» **ACTIVITY**
Report all lines of the records that contain "green".
== PROVIDED RECORDS
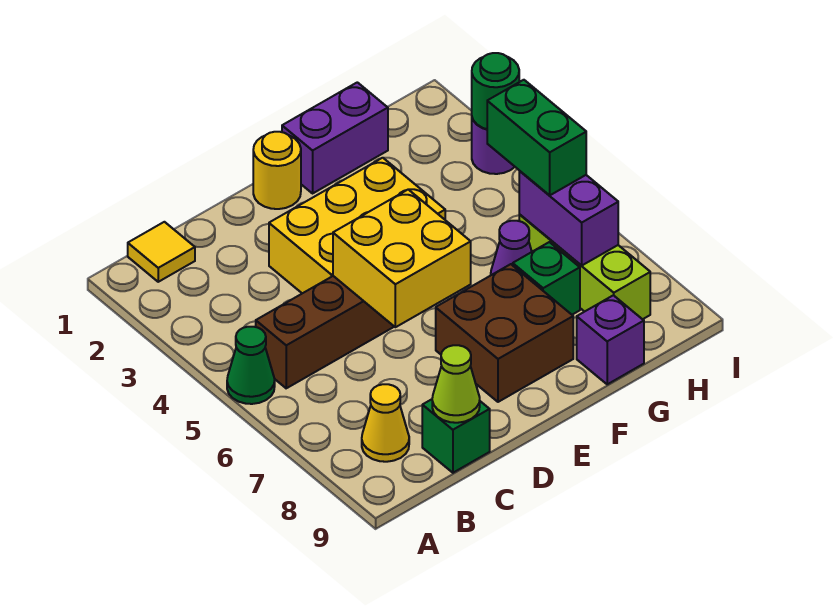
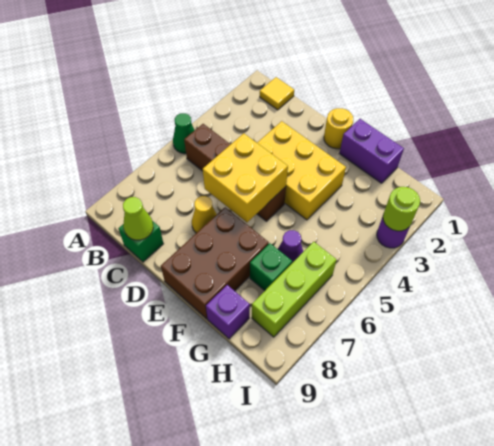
yellow cone B8 level 1 -> yellow cone D7 level 1
brown brick E7:F8 level 1 -> brown brick E7:F9 level 1
green brick H5:H6 level 3 -> none
purple brick H6:H7 level 2 -> none
green round brick I3 level 2 -> lime round brick I3 level 2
====
» **WRITTEN ANSWER**
green brick H5:H6 level 3 -> none
green round brick I3 level 2 -> lime round brick I3 level 2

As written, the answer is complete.